■ **Problem details**
Repeat exactly the lines running from the first line of the data to the line containing "[(408,439),(429,396),(399,380),(378,423),(408,439)]", both ends included, and nothing else; drop the pictures.

■ **Entries supplied**
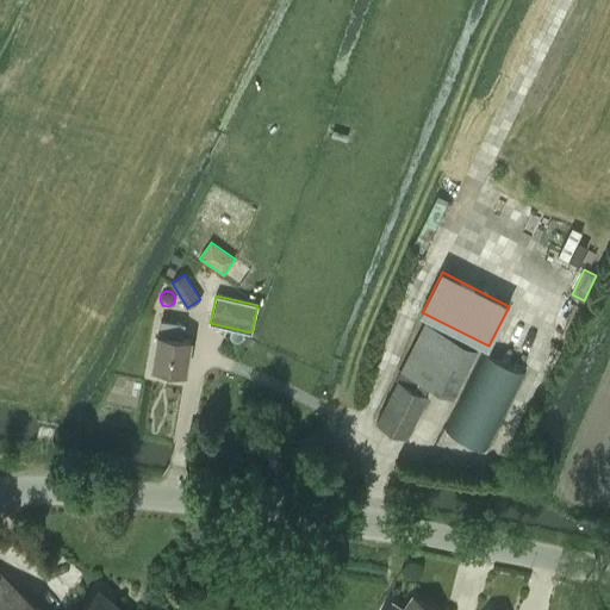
[(159,334),(153,367),(185,373),(191,340),(182,337),(185,323),(161,319),(159,334)]
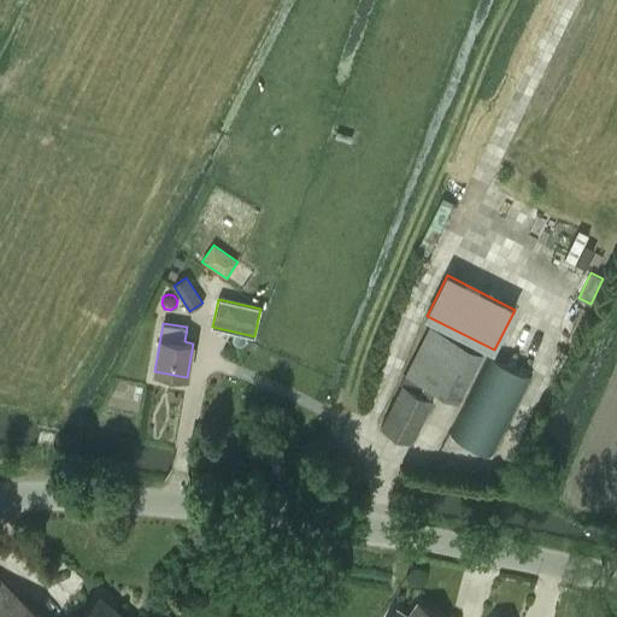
[(482,352),(432,327),(406,375),(458,400),(482,352)]
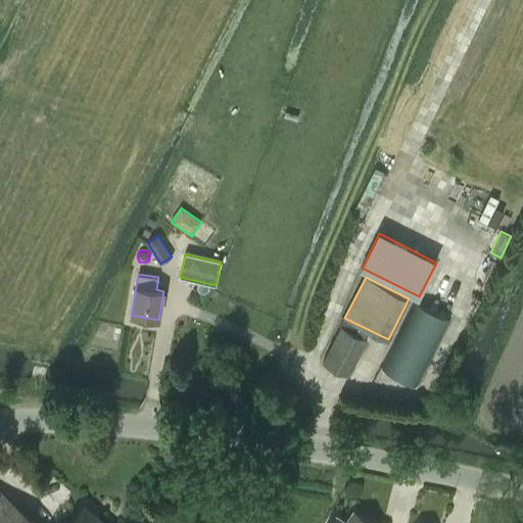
[(415,301),(381,368),(417,386),(450,320),(415,301)]
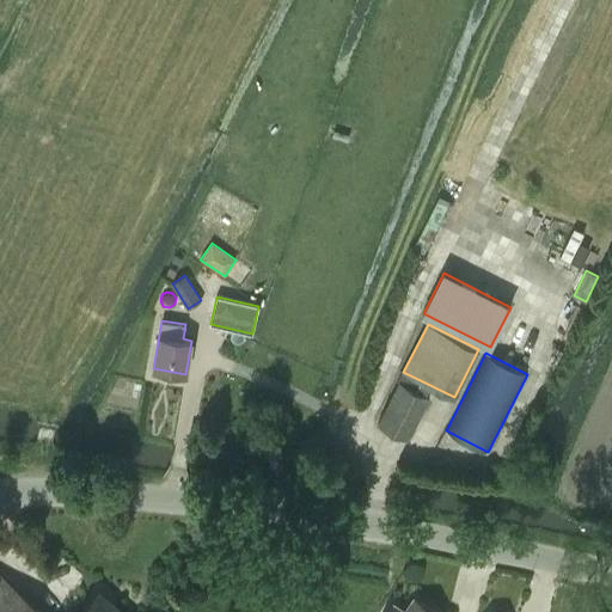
[(408,439),(429,396),(399,380),(378,423),(408,439)]
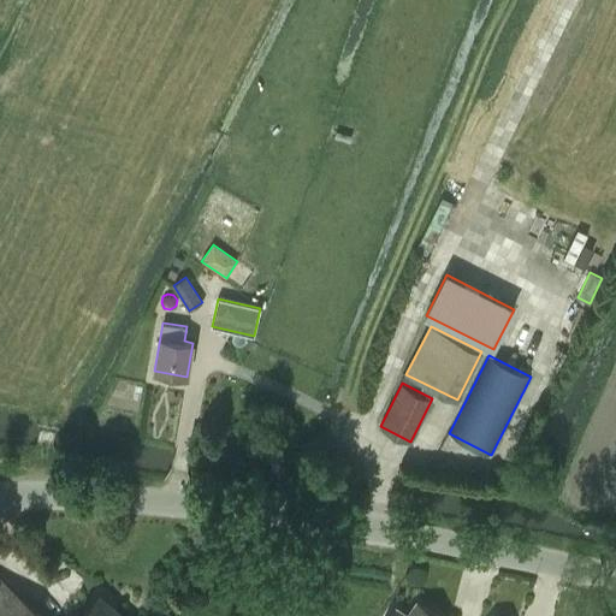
[(45,615),(0,576),(0,615),(45,615)]
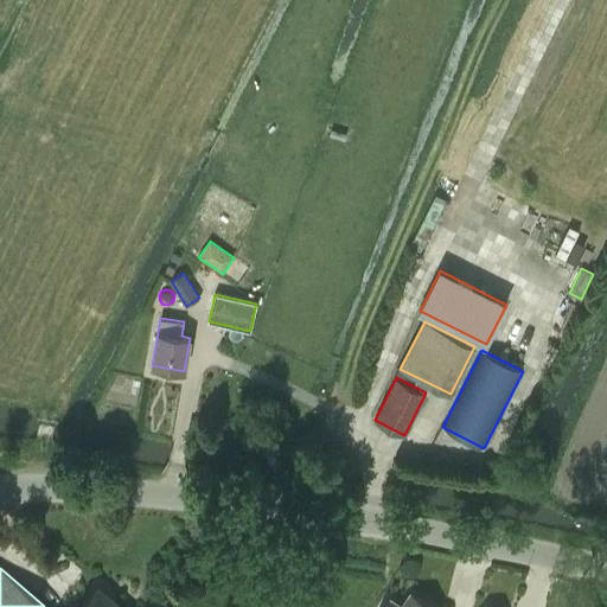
[(123,606),(98,585),(78,606),(123,606)]
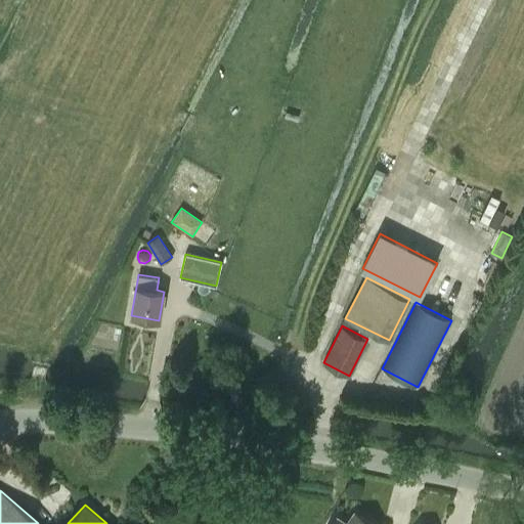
[(347,523),(372,523),(355,513),(347,523)]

■ **Written response**
[(159,334),(153,367),(185,373),(191,340),(182,337),(185,323),(161,319),(159,334)]
[(482,352),(432,327),(406,375),(458,400),(482,352)]
[(415,301),(381,368),(417,386),(450,320),(415,301)]
[(408,439),(429,396),(399,380),(378,423),(408,439)]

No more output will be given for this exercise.